Provided material ->
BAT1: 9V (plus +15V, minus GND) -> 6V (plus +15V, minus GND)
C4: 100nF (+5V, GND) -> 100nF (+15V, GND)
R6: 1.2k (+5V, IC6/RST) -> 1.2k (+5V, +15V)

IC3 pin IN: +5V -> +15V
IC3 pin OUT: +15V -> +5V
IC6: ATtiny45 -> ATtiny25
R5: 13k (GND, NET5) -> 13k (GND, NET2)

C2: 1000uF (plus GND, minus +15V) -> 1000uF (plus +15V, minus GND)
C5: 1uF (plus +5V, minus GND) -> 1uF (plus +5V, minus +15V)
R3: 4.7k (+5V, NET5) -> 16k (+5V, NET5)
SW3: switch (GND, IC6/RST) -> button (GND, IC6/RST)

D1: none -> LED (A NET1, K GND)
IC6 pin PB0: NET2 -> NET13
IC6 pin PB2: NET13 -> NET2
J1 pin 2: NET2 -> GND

--

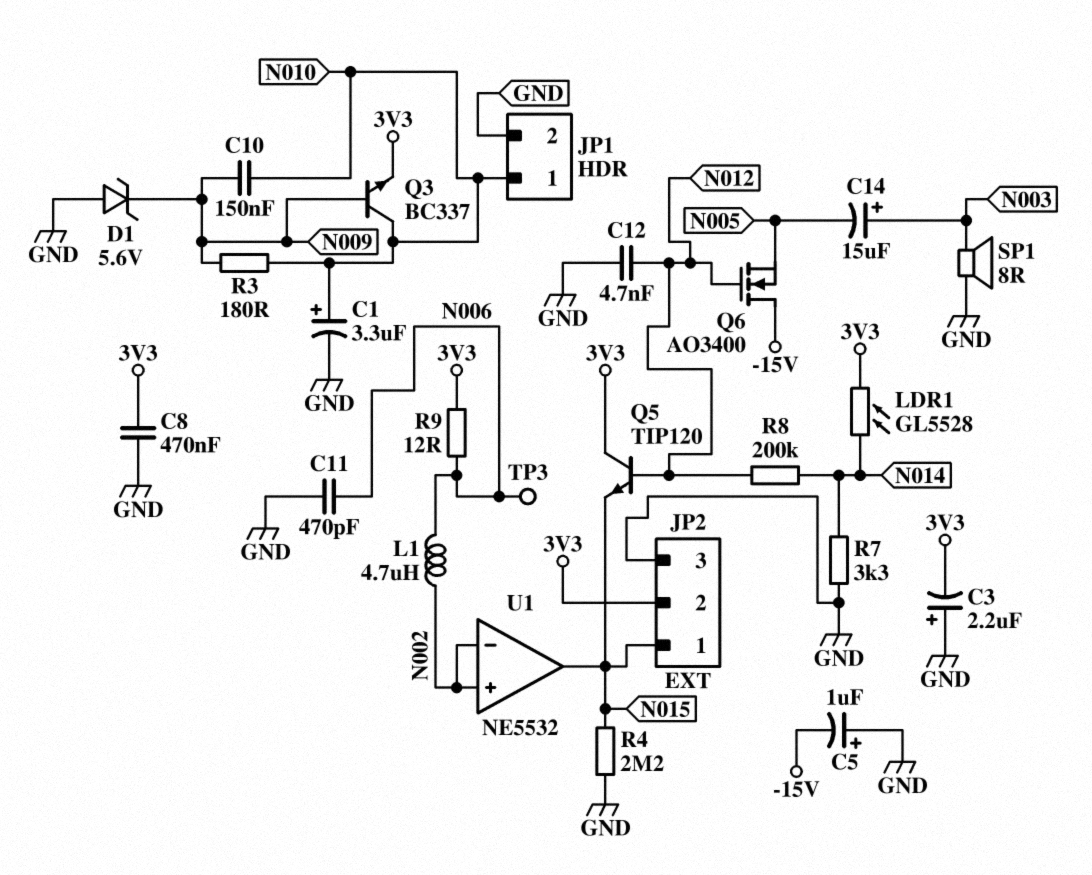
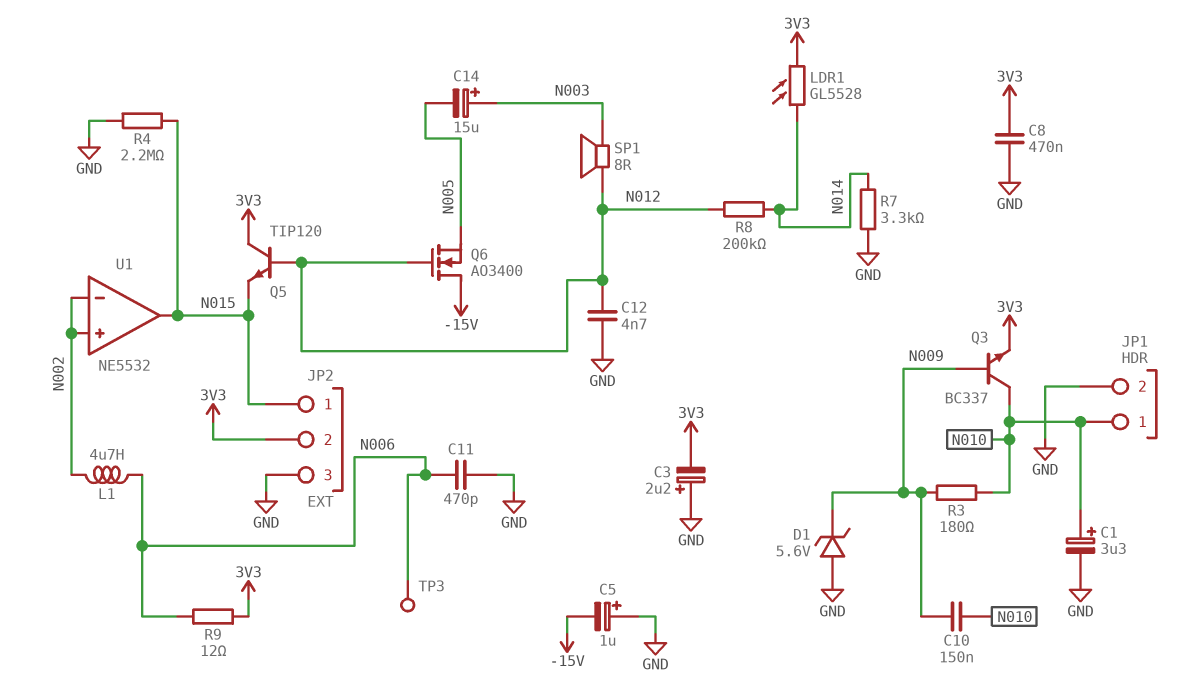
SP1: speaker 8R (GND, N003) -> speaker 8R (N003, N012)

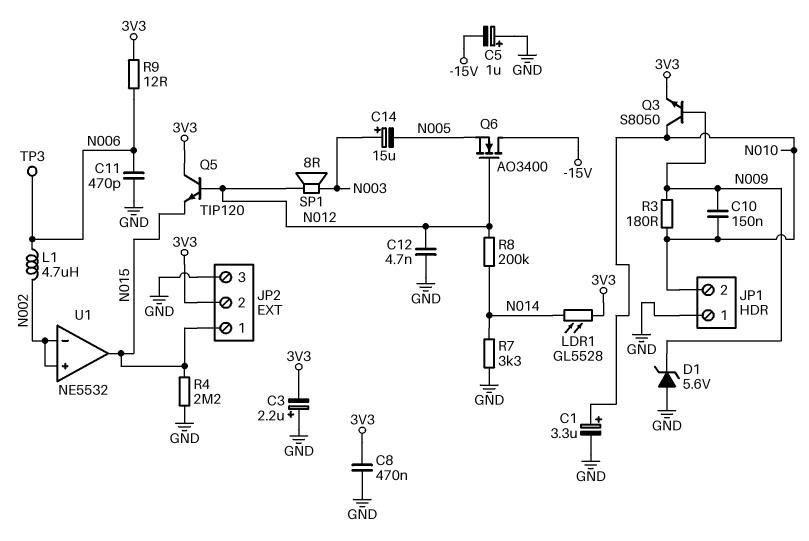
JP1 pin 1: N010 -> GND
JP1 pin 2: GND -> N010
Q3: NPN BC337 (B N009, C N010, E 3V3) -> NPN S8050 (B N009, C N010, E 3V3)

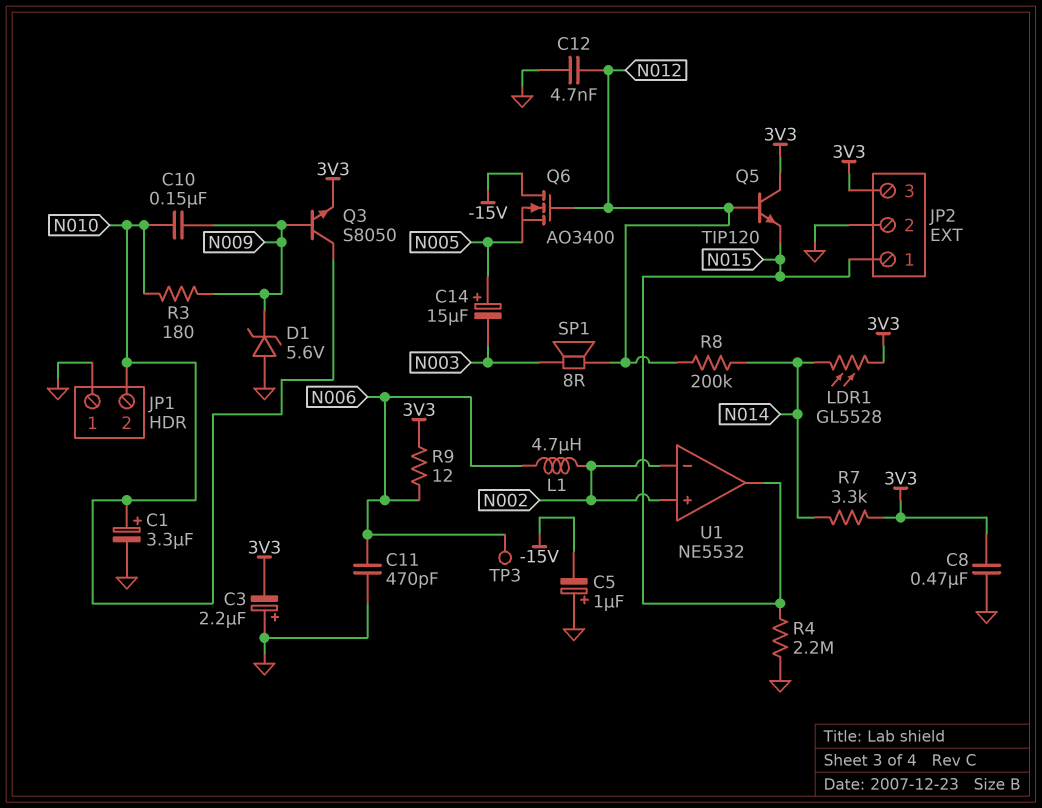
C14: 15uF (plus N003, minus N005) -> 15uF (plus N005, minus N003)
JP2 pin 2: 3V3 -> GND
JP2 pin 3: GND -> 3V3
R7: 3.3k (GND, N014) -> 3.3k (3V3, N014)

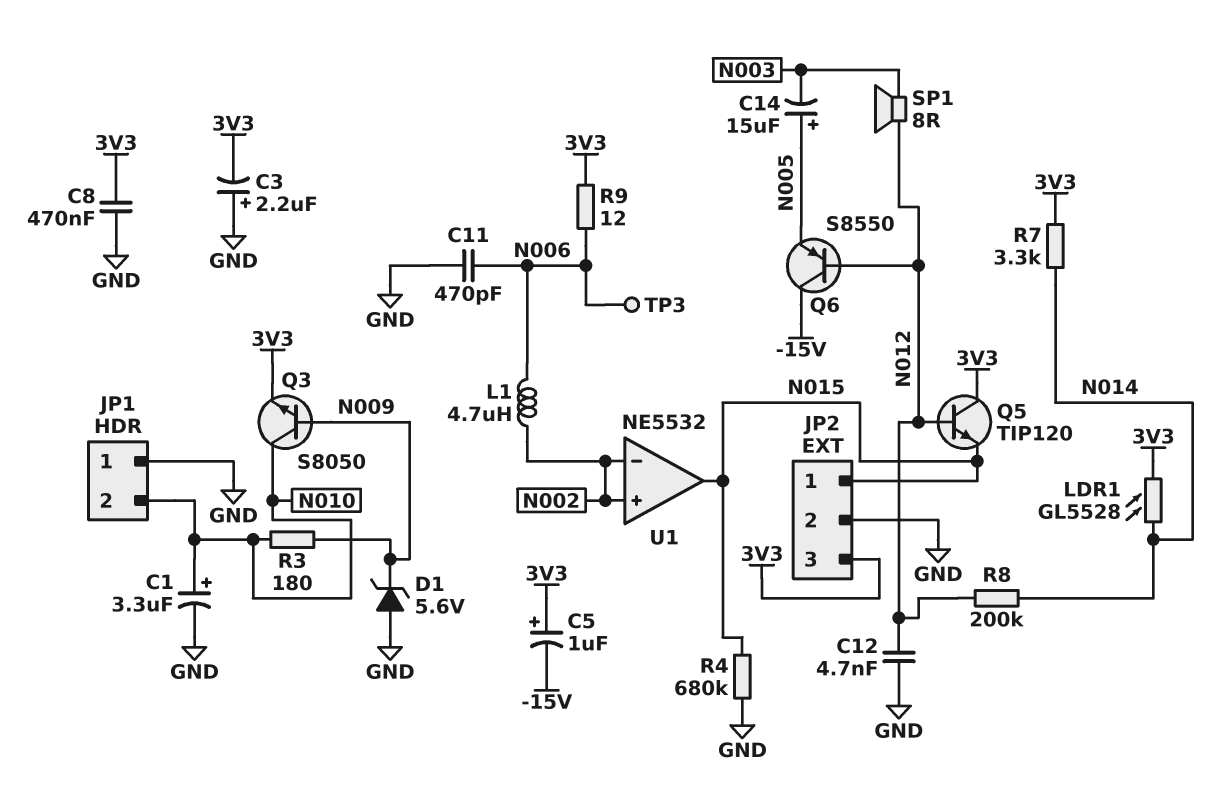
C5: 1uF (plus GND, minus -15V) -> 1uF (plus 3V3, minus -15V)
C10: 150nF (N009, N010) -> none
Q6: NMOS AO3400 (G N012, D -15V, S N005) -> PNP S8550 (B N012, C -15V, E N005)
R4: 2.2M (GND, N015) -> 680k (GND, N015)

Work to be completed ->
Beginning with the line containing "IC3 pin OUT: +15V -> +5V" in the material above, copy every line exactly until you have copied the line containing "J1 pin 2: NET2 -> GND".

Task result ->
IC3 pin OUT: +15V -> +5V
IC6: ATtiny45 -> ATtiny25
R5: 13k (GND, NET5) -> 13k (GND, NET2)

C2: 1000uF (plus GND, minus +15V) -> 1000uF (plus +15V, minus GND)
C5: 1uF (plus +5V, minus GND) -> 1uF (plus +5V, minus +15V)
R3: 4.7k (+5V, NET5) -> 16k (+5V, NET5)
SW3: switch (GND, IC6/RST) -> button (GND, IC6/RST)

D1: none -> LED (A NET1, K GND)
IC6 pin PB0: NET2 -> NET13
IC6 pin PB2: NET13 -> NET2
J1 pin 2: NET2 -> GND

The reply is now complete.